WHAT YOU ARE ASKED TO DO: Find the word "black" in the data. Return every line where it appears.

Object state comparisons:
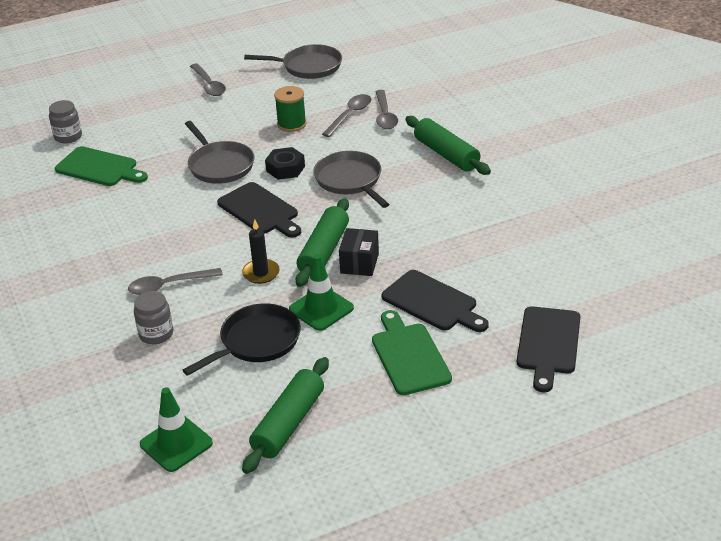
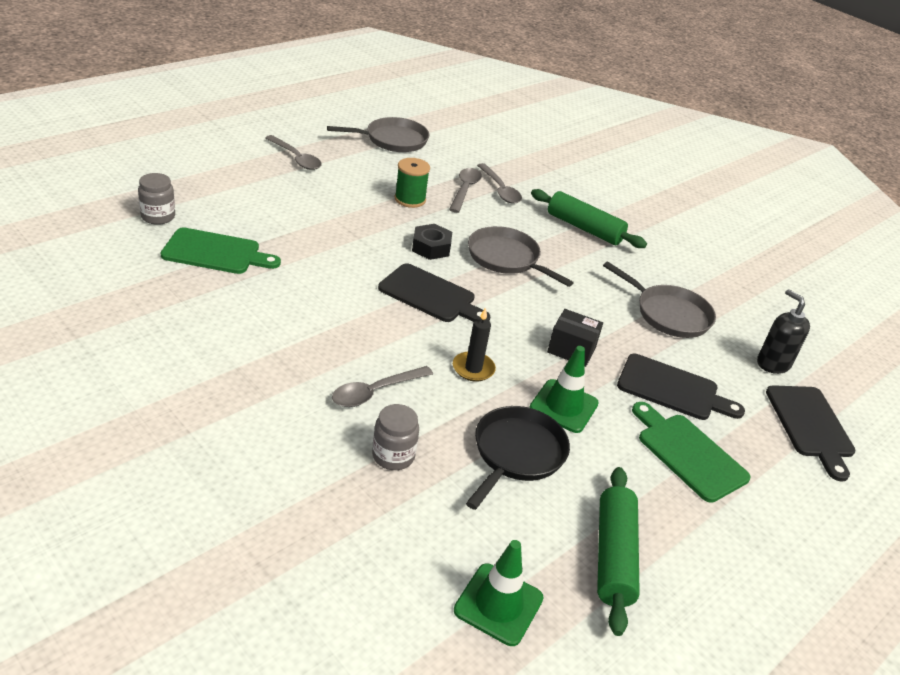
camera: 25 degrees left, 0 degrees up
(219, 165) = (356, 246): grey pan -> grey pan (668, 314)
(324, 251) = (526, 338): green rolling pin -> none
(359, 263) = (571, 349): black box -> black box turned 60 degrees counterclockwise
(552, 288) = (773, 364): none -> black soap dispenser

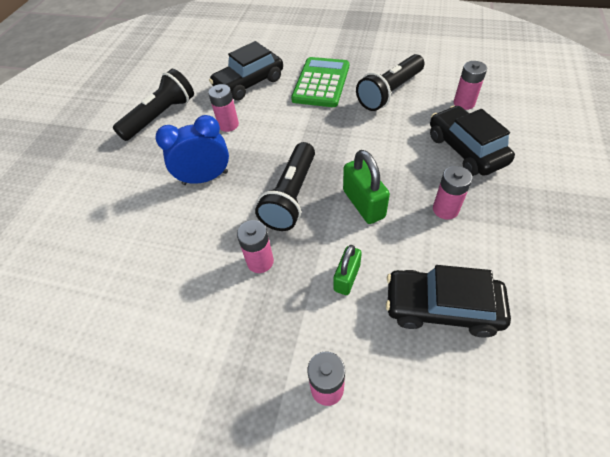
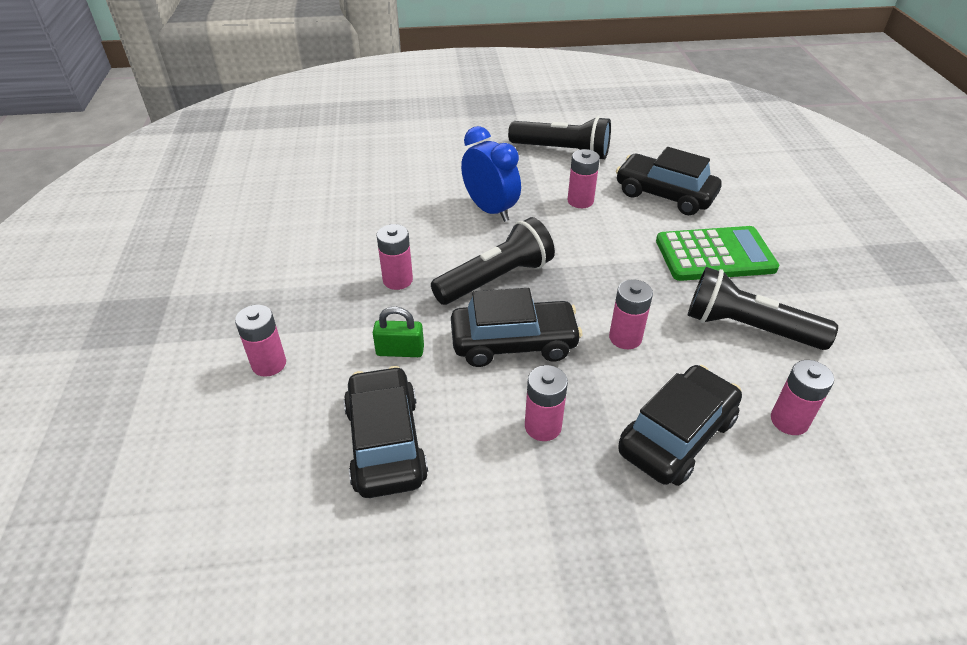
camera: 65 degrees right, 10 degrees down
(291, 196) = (496, 279): black flashlight -> black flashlight turned 150 degrees clockwise
(363, 204) = (514, 343): green padlock -> black car
(379, 146) = (625, 338): none -> pink battery

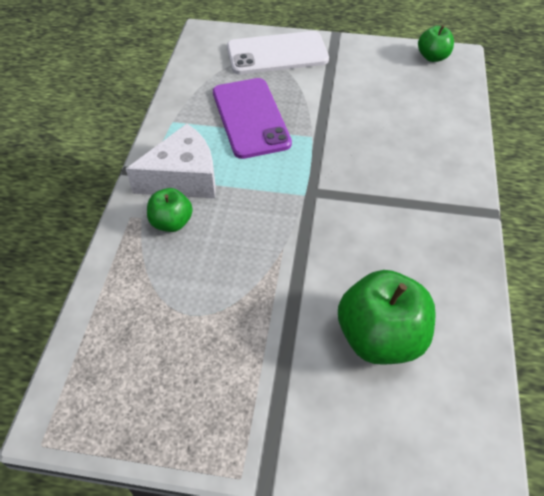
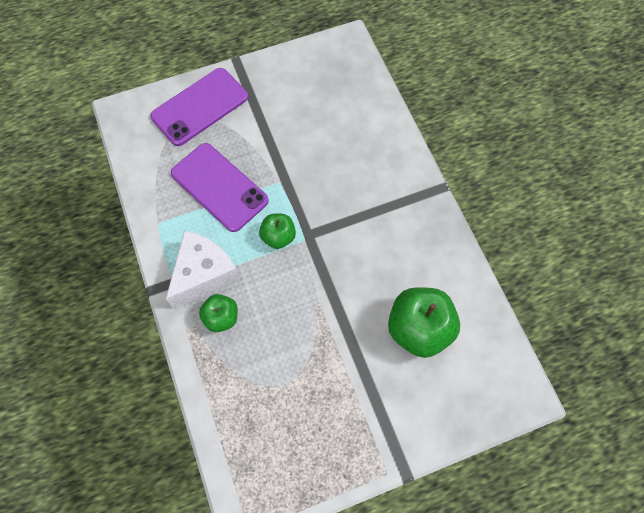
camera: 30 degrees left, 15 degrees up
(277, 54) = (200, 107): white phone -> purple phone
(432, 57) = (329, 51): green apple -> green apple (278, 237)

ANSWER SPACE:
(359, 263) = (571, 349): black box -> black box turned 60 degrees counterclockwise
(552, 288) = (773, 364): none -> black soap dispenser
(291, 196) = (496, 279): black flashlight -> black flashlight turned 150 degrees clockwise
(363, 204) = (514, 343): green padlock -> black car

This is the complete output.